RAW DATA>

=== Section Start ===

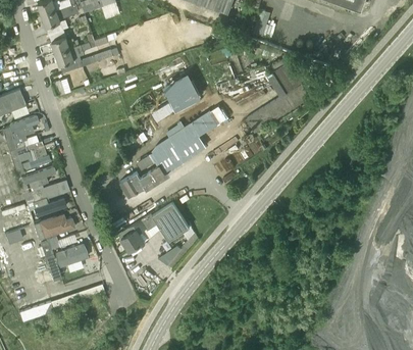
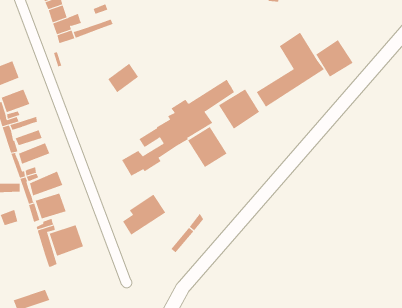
building: none -> [315,39,353,77]
building: [165,71,204,110] -> none
building: none -> [107,63,139,93]
building: none -> [218,88,260,129]
building: [152,202,190,241] -> [187,126,228,168]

=== Section End ===

Look through the records above for the string "none", then copy every line that has it.

building: none -> [315,39,353,77]
building: [165,71,204,110] -> none
building: none -> [107,63,139,93]
building: none -> [218,88,260,129]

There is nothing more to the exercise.